| PROBLEM STATEMENT |
For every record that follows, write out the text exactly and omit the picture, if one is present.

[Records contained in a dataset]
════════════════════
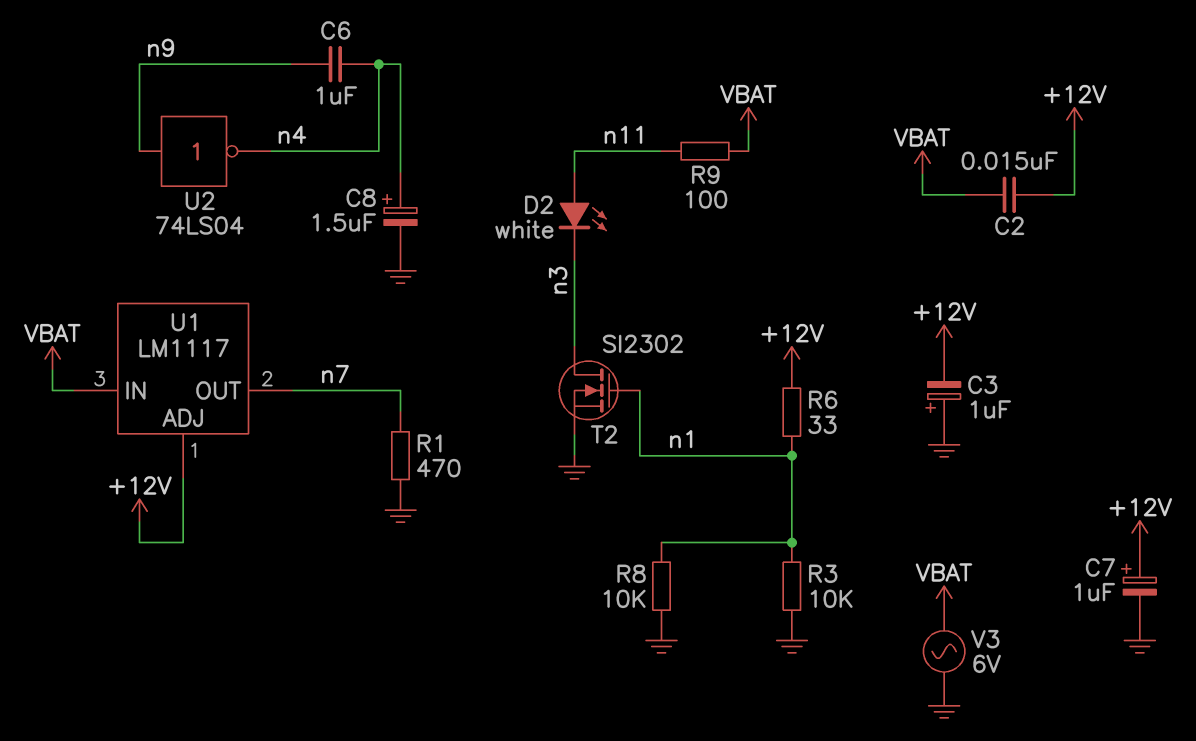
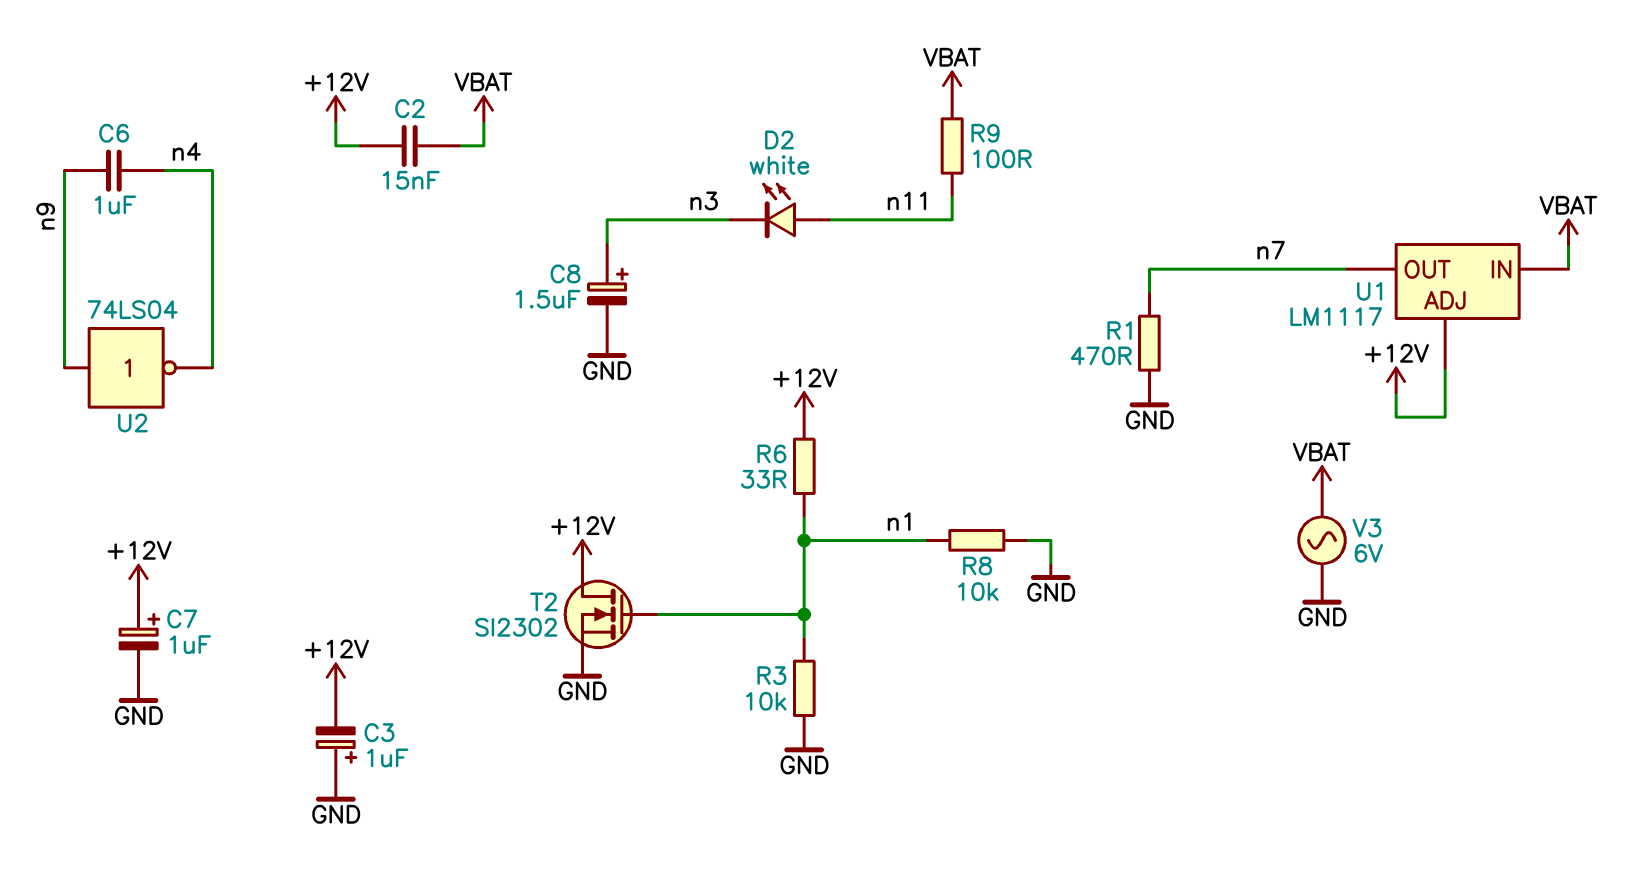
C8: 1.5uF (plus n4, minus GND) -> 1.5uF (plus n3, minus GND)
T2: NMOS SI2302 (G n1, D n3, S GND) -> NMOS SI2302 (G n1, D +12V, S GND)

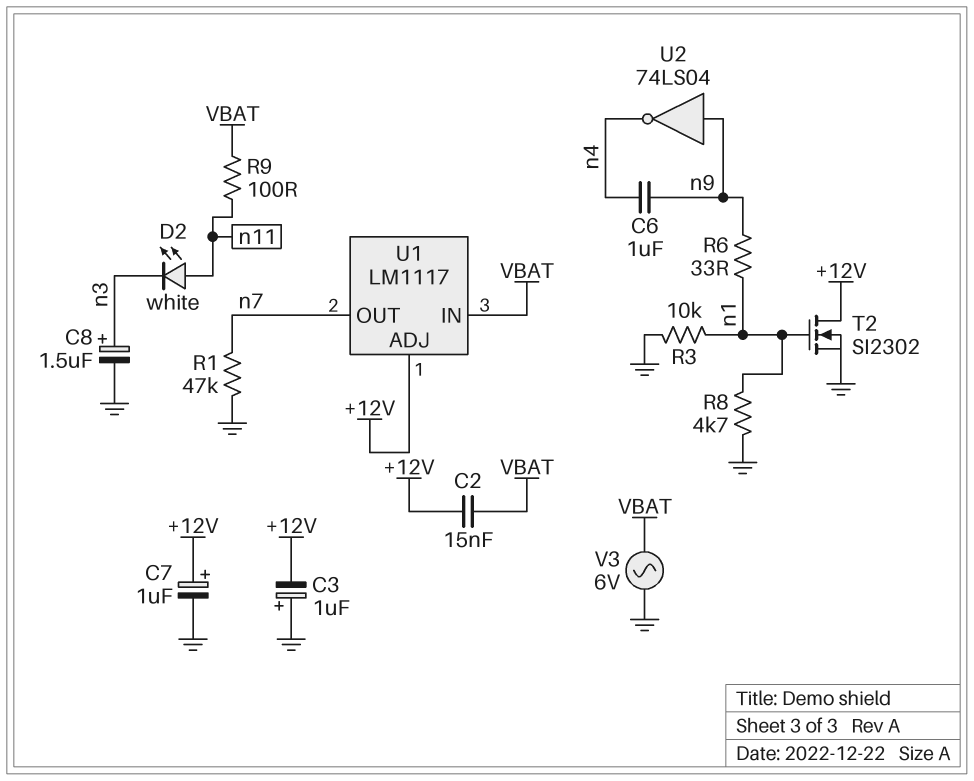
R1: 470 (GND, n7) -> 47k (GND, n7)
R6: 33 (+12V, n1) -> 33 (n1, n9)
R8: 10k (GND, n1) -> 4.7k (GND, n1)

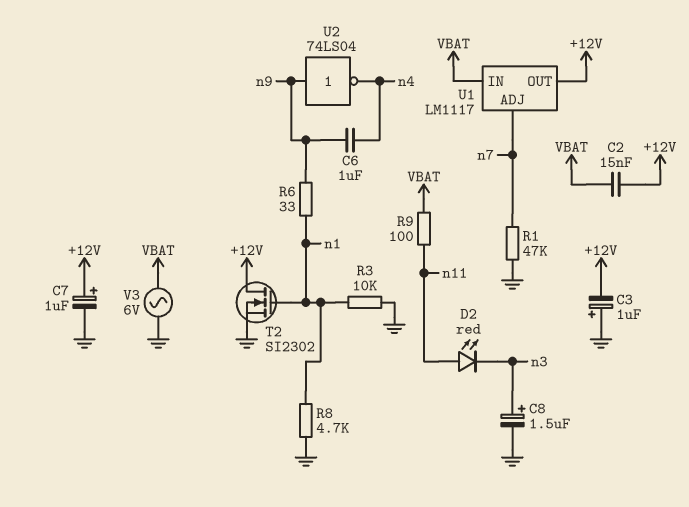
D2: LED white (A n11, K n3) -> LED red (A n11, K n3)
U1 pin ADJ: +12V -> n7
U1 pin OUT: n7 -> +12V

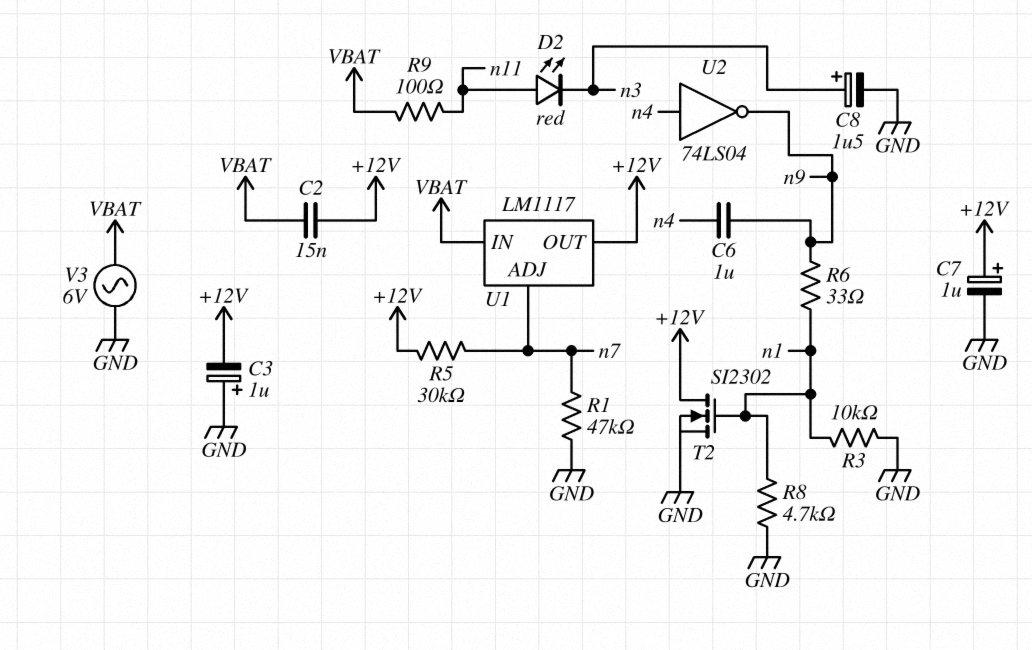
R5: none -> 30k (+12V, n7)
U2: NOT 74LS04 (in n9, out n4) -> NOT 74LS04 (in n4, out n9)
════════════════════
| ANSWER FOR THIS EXERCISE |
C8: 1.5uF (plus n4, minus GND) -> 1.5uF (plus n3, minus GND)
T2: NMOS SI2302 (G n1, D n3, S GND) -> NMOS SI2302 (G n1, D +12V, S GND)

R1: 470 (GND, n7) -> 47k (GND, n7)
R6: 33 (+12V, n1) -> 33 (n1, n9)
R8: 10k (GND, n1) -> 4.7k (GND, n1)

D2: LED white (A n11, K n3) -> LED red (A n11, K n3)
U1 pin ADJ: +12V -> n7
U1 pin OUT: n7 -> +12V

R5: none -> 30k (+12V, n7)
U2: NOT 74LS04 (in n9, out n4) -> NOT 74LS04 (in n4, out n9)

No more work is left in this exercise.